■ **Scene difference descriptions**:
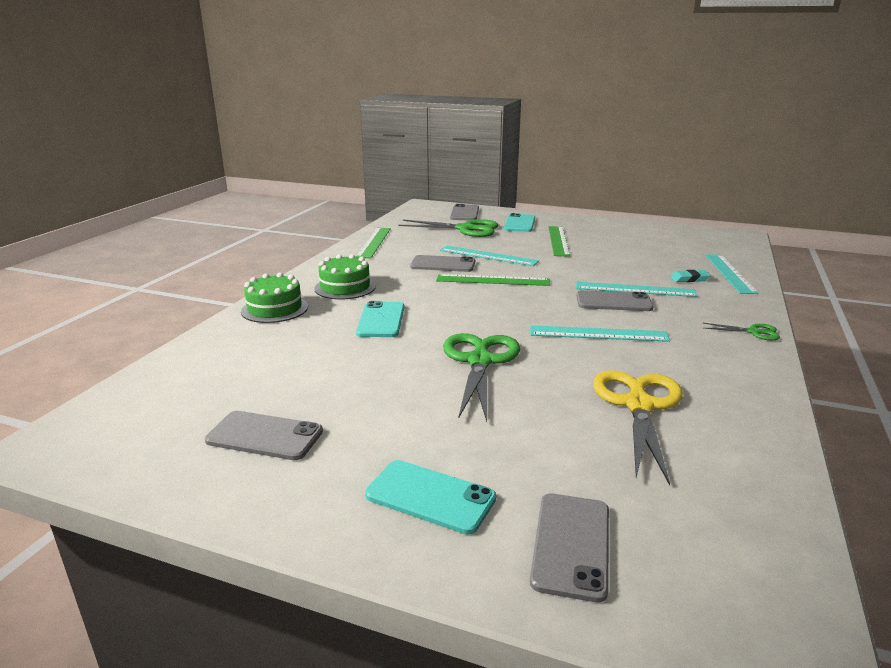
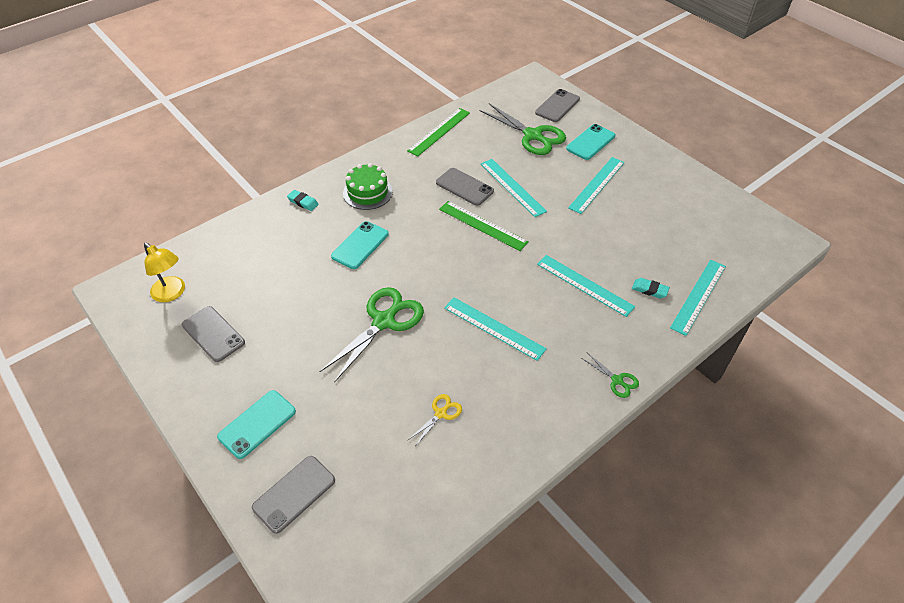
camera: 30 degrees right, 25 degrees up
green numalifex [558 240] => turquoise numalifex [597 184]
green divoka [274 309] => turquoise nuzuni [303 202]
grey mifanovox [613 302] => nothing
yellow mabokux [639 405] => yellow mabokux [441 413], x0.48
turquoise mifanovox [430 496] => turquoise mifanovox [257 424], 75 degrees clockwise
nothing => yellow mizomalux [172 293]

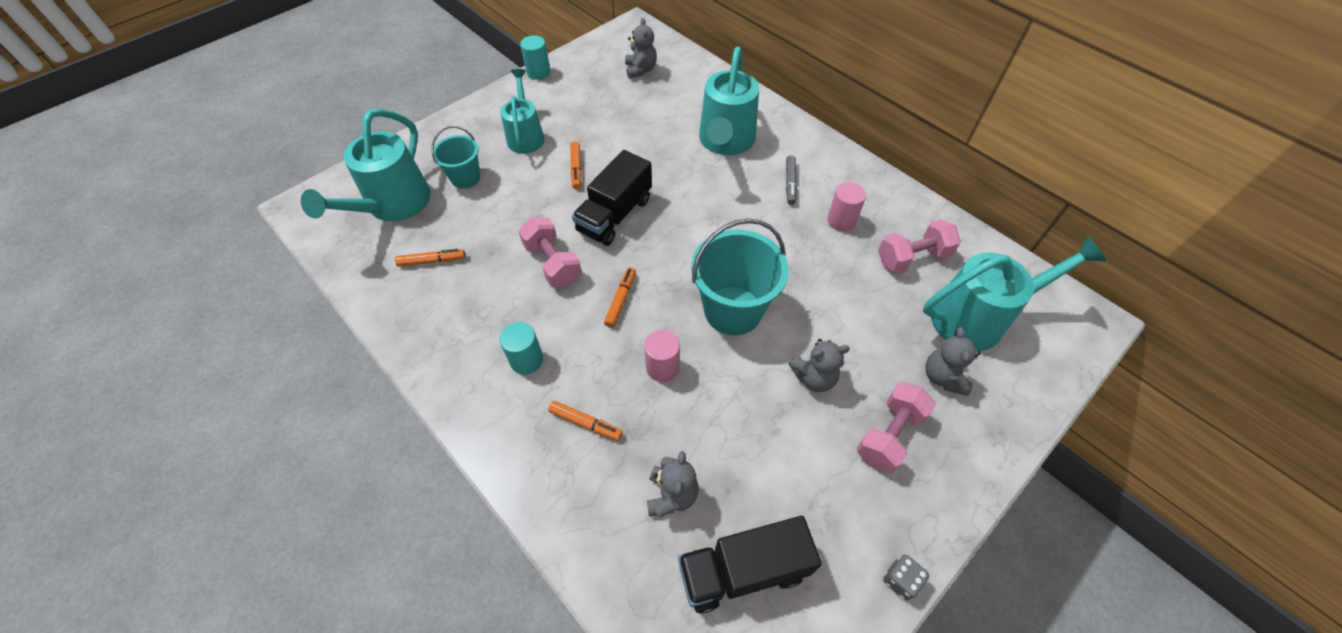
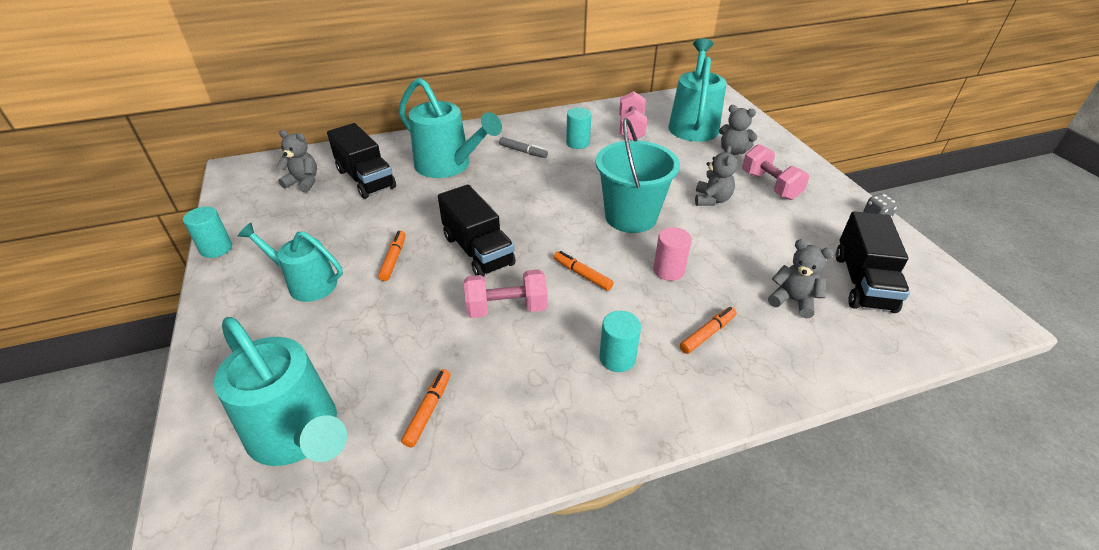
camera: 65 degrees left, 15 degrees down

■ **Assignment**: Only the lines containing the word "green" should be returned from the data above.

■ **Response to the exercise**:
green numalifex [558 240] => turquoise numalifex [597 184]
green divoka [274 309] => turquoise nuzuni [303 202]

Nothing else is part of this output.